Source data
-------------------------

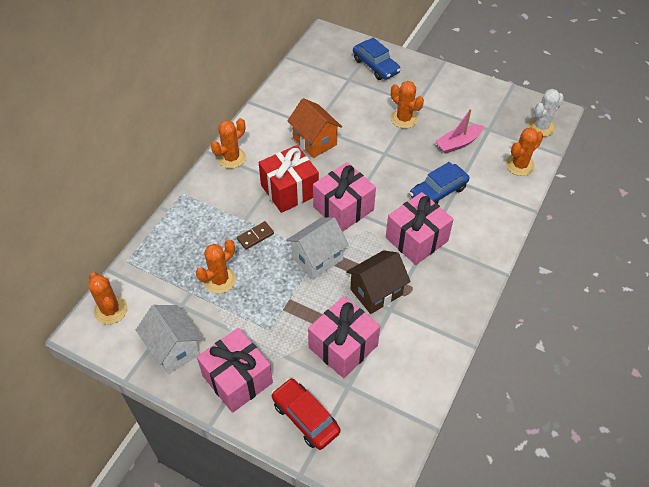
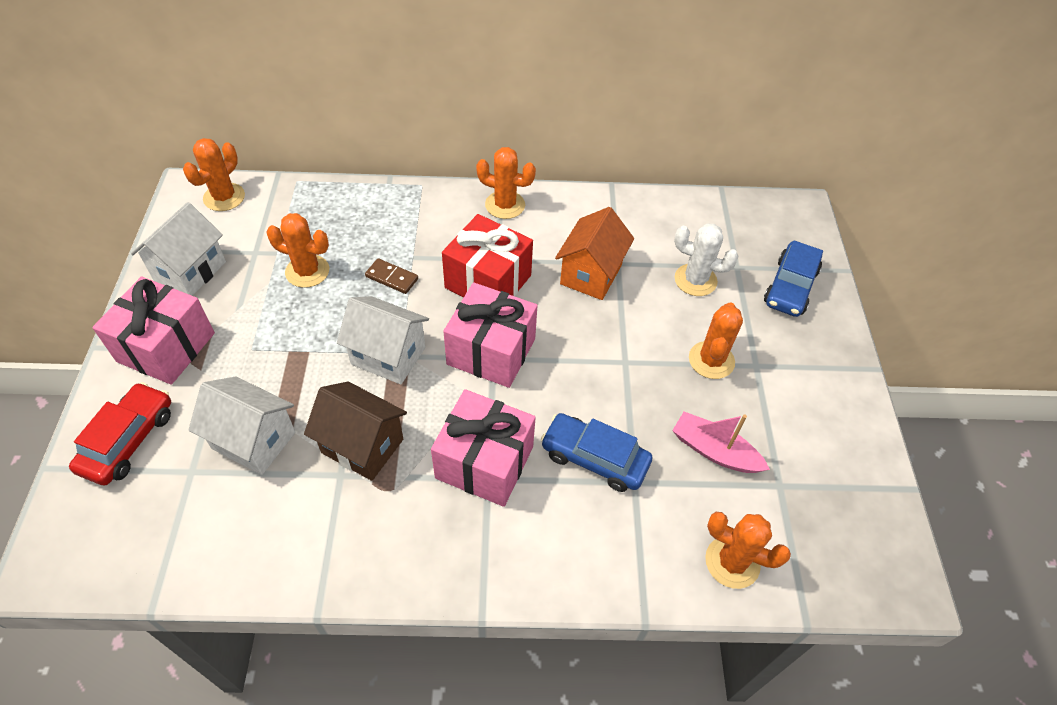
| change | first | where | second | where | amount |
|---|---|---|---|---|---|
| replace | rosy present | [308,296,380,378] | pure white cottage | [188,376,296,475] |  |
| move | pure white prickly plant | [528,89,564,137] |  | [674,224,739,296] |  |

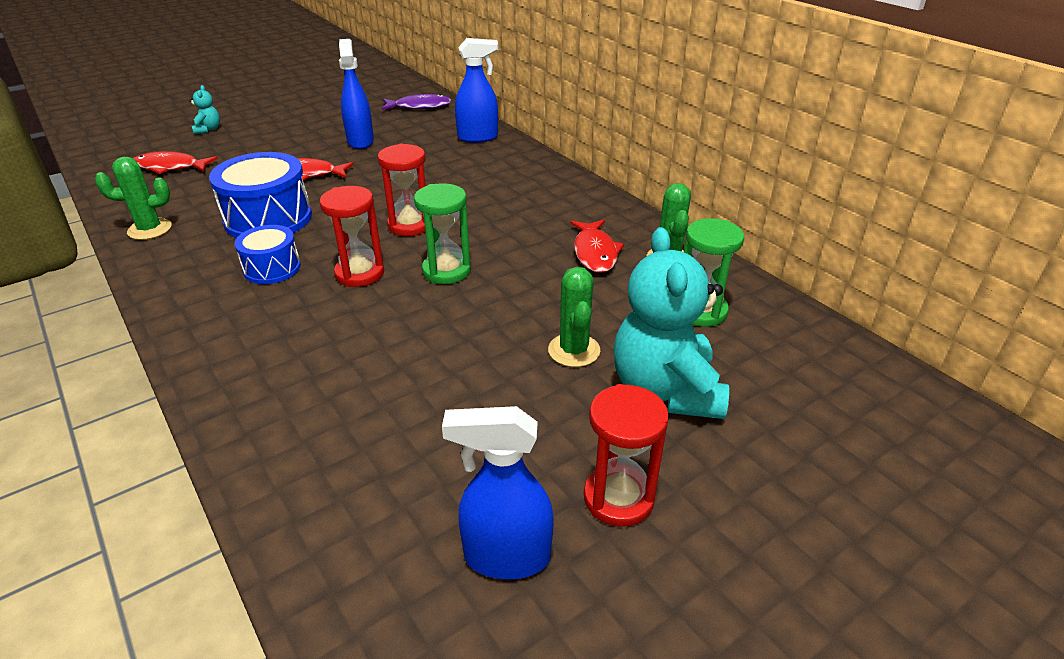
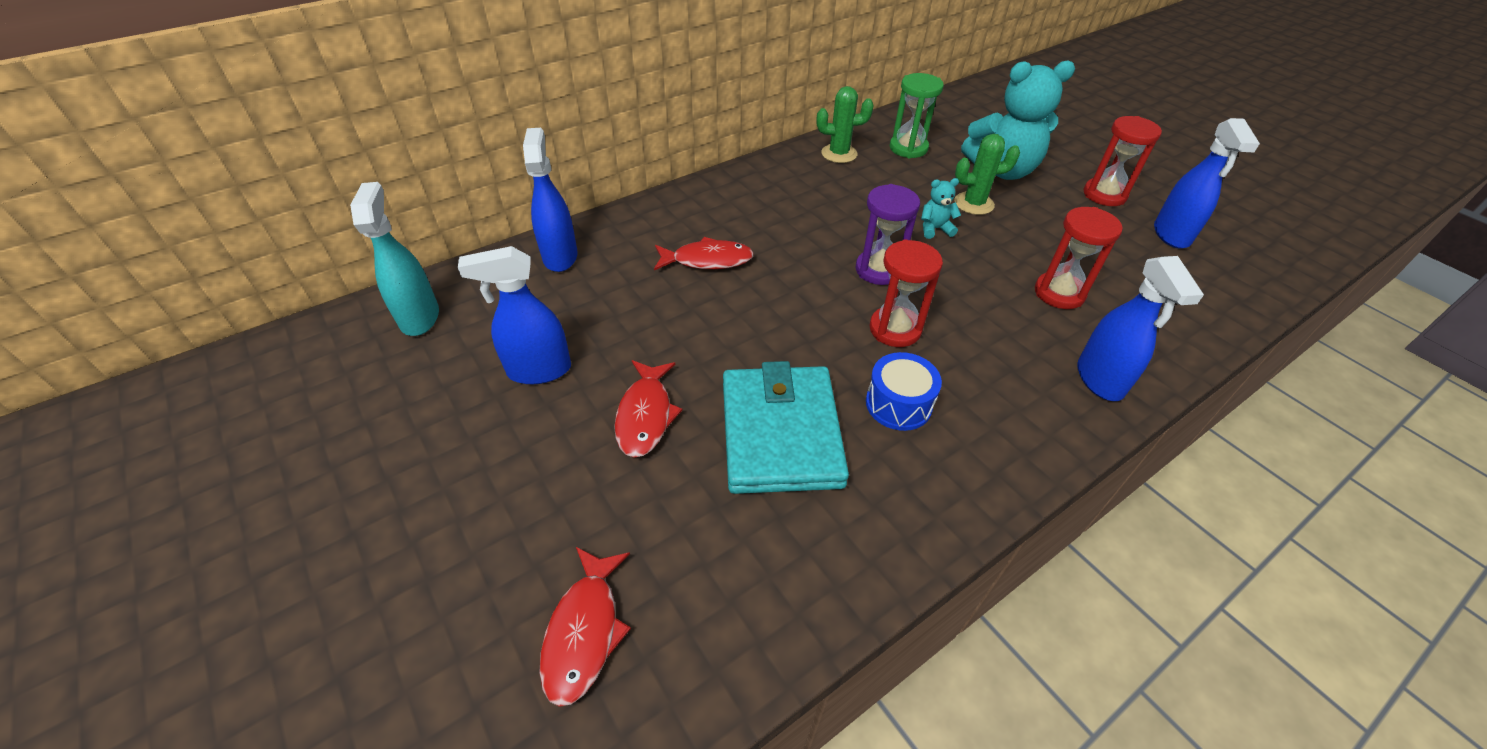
| change | first | where | second | where | amount |
|---|---|---|---|---|---|
| replace | violet toy fish | [382,94,451,110] | aqua sprayer | [350,182,439,336] |  |
| move | scarlet toy fish | [570,220,624,273] |  | [654,237,754,270] |  |
| replace | royal blue snare drum | [209,152,312,238] | aqua card wallet | [723,361,849,494] |  |
| recolor | leaf-green sandglass | [414,183,471,284] | violet sandglass | [856,184,920,285] |  |
| move | aqua teddy bear | [189,85,220,135] |  | [921,178,961,239] |  |
| move | scarlet sandglass | [378,144,426,236] |  | [1035,207,1123,309] |  |
| insert |  |  | royal blue sprayer | [1077,256,1204,401] |  |
| delete | leaf-green prickly plant | [95,157,172,240] |  |  |  |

-------------------------

Exercise directions
All pictures are to be skipped; the lines from the first line of the records through the line containing "replace | rosy" are to be repeated exactly, both ends included.

Exercise result
| change | first | where | second | where | amount |
|---|---|---|---|---|---|
| replace | rosy present | [308,296,380,378] | pure white cottage | [188,376,296,475] |  |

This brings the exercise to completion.